--- START ---

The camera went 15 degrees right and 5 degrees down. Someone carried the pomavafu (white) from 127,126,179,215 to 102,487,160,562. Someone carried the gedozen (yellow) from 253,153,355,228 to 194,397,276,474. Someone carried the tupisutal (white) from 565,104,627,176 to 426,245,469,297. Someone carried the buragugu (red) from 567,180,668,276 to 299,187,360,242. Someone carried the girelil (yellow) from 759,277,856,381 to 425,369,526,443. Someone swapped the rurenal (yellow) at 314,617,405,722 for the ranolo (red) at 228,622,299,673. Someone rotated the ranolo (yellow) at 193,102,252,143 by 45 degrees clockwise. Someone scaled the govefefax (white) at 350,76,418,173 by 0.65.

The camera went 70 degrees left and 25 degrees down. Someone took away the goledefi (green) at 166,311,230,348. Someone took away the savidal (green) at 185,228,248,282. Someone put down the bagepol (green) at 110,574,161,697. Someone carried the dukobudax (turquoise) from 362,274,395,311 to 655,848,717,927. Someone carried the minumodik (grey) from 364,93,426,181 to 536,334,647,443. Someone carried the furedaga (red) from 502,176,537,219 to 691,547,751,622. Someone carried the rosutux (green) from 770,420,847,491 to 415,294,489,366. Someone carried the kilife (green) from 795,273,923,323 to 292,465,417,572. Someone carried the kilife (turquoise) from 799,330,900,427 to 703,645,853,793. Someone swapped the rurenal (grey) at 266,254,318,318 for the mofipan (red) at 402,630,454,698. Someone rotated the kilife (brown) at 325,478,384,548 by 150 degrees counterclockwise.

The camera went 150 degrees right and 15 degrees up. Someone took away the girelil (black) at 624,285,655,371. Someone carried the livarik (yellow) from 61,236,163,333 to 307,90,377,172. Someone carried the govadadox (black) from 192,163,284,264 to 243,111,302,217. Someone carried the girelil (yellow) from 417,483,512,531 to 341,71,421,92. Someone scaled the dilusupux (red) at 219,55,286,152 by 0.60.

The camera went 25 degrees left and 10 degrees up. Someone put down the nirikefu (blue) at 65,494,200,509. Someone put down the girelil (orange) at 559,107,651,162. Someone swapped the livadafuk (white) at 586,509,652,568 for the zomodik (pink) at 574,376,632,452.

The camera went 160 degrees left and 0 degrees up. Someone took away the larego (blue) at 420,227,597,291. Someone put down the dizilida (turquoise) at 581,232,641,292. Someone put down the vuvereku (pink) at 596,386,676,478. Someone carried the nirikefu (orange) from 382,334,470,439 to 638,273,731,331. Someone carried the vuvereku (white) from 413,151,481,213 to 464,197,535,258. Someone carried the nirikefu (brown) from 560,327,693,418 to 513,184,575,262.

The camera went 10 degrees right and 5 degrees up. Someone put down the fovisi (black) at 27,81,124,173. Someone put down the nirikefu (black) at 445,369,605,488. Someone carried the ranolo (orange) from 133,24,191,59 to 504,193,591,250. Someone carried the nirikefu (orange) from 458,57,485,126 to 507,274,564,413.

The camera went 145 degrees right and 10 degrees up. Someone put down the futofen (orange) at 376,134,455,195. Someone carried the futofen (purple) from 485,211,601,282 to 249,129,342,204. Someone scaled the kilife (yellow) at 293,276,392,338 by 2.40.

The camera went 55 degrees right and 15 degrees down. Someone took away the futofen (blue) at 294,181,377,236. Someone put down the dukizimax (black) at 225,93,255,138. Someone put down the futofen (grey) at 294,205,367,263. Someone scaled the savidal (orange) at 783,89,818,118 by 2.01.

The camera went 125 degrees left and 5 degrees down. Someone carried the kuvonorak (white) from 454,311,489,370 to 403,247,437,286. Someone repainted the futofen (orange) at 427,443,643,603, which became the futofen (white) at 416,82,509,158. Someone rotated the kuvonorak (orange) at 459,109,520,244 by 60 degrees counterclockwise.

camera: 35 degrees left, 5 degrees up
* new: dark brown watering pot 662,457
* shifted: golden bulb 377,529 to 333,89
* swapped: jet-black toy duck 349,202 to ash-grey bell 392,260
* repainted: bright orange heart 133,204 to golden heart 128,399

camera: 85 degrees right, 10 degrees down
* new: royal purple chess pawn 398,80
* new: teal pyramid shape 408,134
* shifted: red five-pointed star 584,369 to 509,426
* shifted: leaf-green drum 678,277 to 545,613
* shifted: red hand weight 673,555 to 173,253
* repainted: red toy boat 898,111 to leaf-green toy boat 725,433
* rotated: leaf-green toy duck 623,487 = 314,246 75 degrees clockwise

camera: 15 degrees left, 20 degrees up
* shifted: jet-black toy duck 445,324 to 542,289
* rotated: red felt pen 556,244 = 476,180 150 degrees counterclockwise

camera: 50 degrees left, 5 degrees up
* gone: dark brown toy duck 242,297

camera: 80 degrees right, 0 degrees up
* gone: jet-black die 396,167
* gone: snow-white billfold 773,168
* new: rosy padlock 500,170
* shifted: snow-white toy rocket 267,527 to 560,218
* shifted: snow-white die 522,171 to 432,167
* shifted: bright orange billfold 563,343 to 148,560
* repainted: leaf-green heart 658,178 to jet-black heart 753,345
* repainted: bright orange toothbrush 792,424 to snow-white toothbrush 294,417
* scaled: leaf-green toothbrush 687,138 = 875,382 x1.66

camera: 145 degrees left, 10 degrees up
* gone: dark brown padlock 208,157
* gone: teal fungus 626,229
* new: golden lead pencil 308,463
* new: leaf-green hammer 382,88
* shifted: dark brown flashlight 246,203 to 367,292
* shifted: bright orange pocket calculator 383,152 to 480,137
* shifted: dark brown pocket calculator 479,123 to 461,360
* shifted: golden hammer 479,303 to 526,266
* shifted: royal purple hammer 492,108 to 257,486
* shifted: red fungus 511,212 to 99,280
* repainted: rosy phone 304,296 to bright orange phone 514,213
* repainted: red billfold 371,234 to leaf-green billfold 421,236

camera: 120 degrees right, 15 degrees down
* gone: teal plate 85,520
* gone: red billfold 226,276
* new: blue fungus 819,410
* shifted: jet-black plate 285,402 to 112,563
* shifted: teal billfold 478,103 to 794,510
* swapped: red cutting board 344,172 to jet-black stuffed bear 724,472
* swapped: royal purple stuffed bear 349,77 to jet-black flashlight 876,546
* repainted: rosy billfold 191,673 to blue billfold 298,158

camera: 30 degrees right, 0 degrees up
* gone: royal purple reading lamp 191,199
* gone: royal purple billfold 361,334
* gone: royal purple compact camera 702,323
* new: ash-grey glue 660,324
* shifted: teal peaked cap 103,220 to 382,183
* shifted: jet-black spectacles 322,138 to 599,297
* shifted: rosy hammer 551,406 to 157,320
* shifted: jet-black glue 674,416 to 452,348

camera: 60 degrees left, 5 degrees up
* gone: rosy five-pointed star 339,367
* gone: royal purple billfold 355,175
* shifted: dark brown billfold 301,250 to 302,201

--- END ---

• _Exercise goal_: Start to finish, transcribe the listing above exactly.

• _Written response_:
The camera went 15 degrees right and 5 degrees down. Someone carried the pomavafu (white) from 127,126,179,215 to 102,487,160,562. Someone carried the gedozen (yellow) from 253,153,355,228 to 194,397,276,474. Someone carried the tupisutal (white) from 565,104,627,176 to 426,245,469,297. Someone carried the buragugu (red) from 567,180,668,276 to 299,187,360,242. Someone carried the girelil (yellow) from 759,277,856,381 to 425,369,526,443. Someone swapped the rurenal (yellow) at 314,617,405,722 for the ranolo (red) at 228,622,299,673. Someone rotated the ranolo (yellow) at 193,102,252,143 by 45 degrees clockwise. Someone scaled the govefefax (white) at 350,76,418,173 by 0.65.

The camera went 70 degrees left and 25 degrees down. Someone took away the goledefi (green) at 166,311,230,348. Someone took away the savidal (green) at 185,228,248,282. Someone put down the bagepol (green) at 110,574,161,697. Someone carried the dukobudax (turquoise) from 362,274,395,311 to 655,848,717,927. Someone carried the minumodik (grey) from 364,93,426,181 to 536,334,647,443. Someone carried the furedaga (red) from 502,176,537,219 to 691,547,751,622. Someone carried the rosutux (green) from 770,420,847,491 to 415,294,489,366. Someone carried the kilife (green) from 795,273,923,323 to 292,465,417,572. Someone carried the kilife (turquoise) from 799,330,900,427 to 703,645,853,793. Someone swapped the rurenal (grey) at 266,254,318,318 for the mofipan (red) at 402,630,454,698. Someone rotated the kilife (brown) at 325,478,384,548 by 150 degrees counterclockwise.

The camera went 150 degrees right and 15 degrees up. Someone took away the girelil (black) at 624,285,655,371. Someone carried the livarik (yellow) from 61,236,163,333 to 307,90,377,172. Someone carried the govadadox (black) from 192,163,284,264 to 243,111,302,217. Someone carried the girelil (yellow) from 417,483,512,531 to 341,71,421,92. Someone scaled the dilusupux (red) at 219,55,286,152 by 0.60.

The camera went 25 degrees left and 10 degrees up. Someone put down the nirikefu (blue) at 65,494,200,509. Someone put down the girelil (orange) at 559,107,651,162. Someone swapped the livadafuk (white) at 586,509,652,568 for the zomodik (pink) at 574,376,632,452.

The camera went 160 degrees left and 0 degrees up. Someone took away the larego (blue) at 420,227,597,291. Someone put down the dizilida (turquoise) at 581,232,641,292. Someone put down the vuvereku (pink) at 596,386,676,478. Someone carried the nirikefu (orange) from 382,334,470,439 to 638,273,731,331. Someone carried the vuvereku (white) from 413,151,481,213 to 464,197,535,258. Someone carried the nirikefu (brown) from 560,327,693,418 to 513,184,575,262.

The camera went 10 degrees right and 5 degrees up. Someone put down the fovisi (black) at 27,81,124,173. Someone put down the nirikefu (black) at 445,369,605,488. Someone carried the ranolo (orange) from 133,24,191,59 to 504,193,591,250. Someone carried the nirikefu (orange) from 458,57,485,126 to 507,274,564,413.

The camera went 145 degrees right and 10 degrees up. Someone put down the futofen (orange) at 376,134,455,195. Someone carried the futofen (purple) from 485,211,601,282 to 249,129,342,204. Someone scaled the kilife (yellow) at 293,276,392,338 by 2.40.

The camera went 55 degrees right and 15 degrees down. Someone took away the futofen (blue) at 294,181,377,236. Someone put down the dukizimax (black) at 225,93,255,138. Someone put down the futofen (grey) at 294,205,367,263. Someone scaled the savidal (orange) at 783,89,818,118 by 2.01.

The camera went 125 degrees left and 5 degrees down. Someone carried the kuvonorak (white) from 454,311,489,370 to 403,247,437,286. Someone repainted the futofen (orange) at 427,443,643,603, which became the futofen (white) at 416,82,509,158. Someone rotated the kuvonorak (orange) at 459,109,520,244 by 60 degrees counterclockwise.

camera: 35 degrees left, 5 degrees up
* new: dark brown watering pot 662,457
* shifted: golden bulb 377,529 to 333,89
* swapped: jet-black toy duck 349,202 to ash-grey bell 392,260
* repainted: bright orange heart 133,204 to golden heart 128,399

camera: 85 degrees right, 10 degrees down
* new: royal purple chess pawn 398,80
* new: teal pyramid shape 408,134
* shifted: red five-pointed star 584,369 to 509,426
* shifted: leaf-green drum 678,277 to 545,613
* shifted: red hand weight 673,555 to 173,253
* repainted: red toy boat 898,111 to leaf-green toy boat 725,433
* rotated: leaf-green toy duck 623,487 = 314,246 75 degrees clockwise

camera: 15 degrees left, 20 degrees up
* shifted: jet-black toy duck 445,324 to 542,289
* rotated: red felt pen 556,244 = 476,180 150 degrees counterclockwise

camera: 50 degrees left, 5 degrees up
* gone: dark brown toy duck 242,297

camera: 80 degrees right, 0 degrees up
* gone: jet-black die 396,167
* gone: snow-white billfold 773,168
* new: rosy padlock 500,170
* shifted: snow-white toy rocket 267,527 to 560,218
* shifted: snow-white die 522,171 to 432,167
* shifted: bright orange billfold 563,343 to 148,560
* repainted: leaf-green heart 658,178 to jet-black heart 753,345
* repainted: bright orange toothbrush 792,424 to snow-white toothbrush 294,417
* scaled: leaf-green toothbrush 687,138 = 875,382 x1.66

camera: 145 degrees left, 10 degrees up
* gone: dark brown padlock 208,157
* gone: teal fungus 626,229
* new: golden lead pencil 308,463
* new: leaf-green hammer 382,88
* shifted: dark brown flashlight 246,203 to 367,292
* shifted: bright orange pocket calculator 383,152 to 480,137
* shifted: dark brown pocket calculator 479,123 to 461,360
* shifted: golden hammer 479,303 to 526,266
* shifted: royal purple hammer 492,108 to 257,486
* shifted: red fungus 511,212 to 99,280
* repainted: rosy phone 304,296 to bright orange phone 514,213
* repainted: red billfold 371,234 to leaf-green billfold 421,236

camera: 120 degrees right, 15 degrees down
* gone: teal plate 85,520
* gone: red billfold 226,276
* new: blue fungus 819,410
* shifted: jet-black plate 285,402 to 112,563
* shifted: teal billfold 478,103 to 794,510
* swapped: red cutting board 344,172 to jet-black stuffed bear 724,472
* swapped: royal purple stuffed bear 349,77 to jet-black flashlight 876,546
* repainted: rosy billfold 191,673 to blue billfold 298,158

camera: 30 degrees right, 0 degrees up
* gone: royal purple reading lamp 191,199
* gone: royal purple billfold 361,334
* gone: royal purple compact camera 702,323
* new: ash-grey glue 660,324
* shifted: teal peaked cap 103,220 to 382,183
* shifted: jet-black spectacles 322,138 to 599,297
* shifted: rosy hammer 551,406 to 157,320
* shifted: jet-black glue 674,416 to 452,348

camera: 60 degrees left, 5 degrees up
* gone: rosy five-pointed star 339,367
* gone: royal purple billfold 355,175
* shifted: dark brown billfold 301,250 to 302,201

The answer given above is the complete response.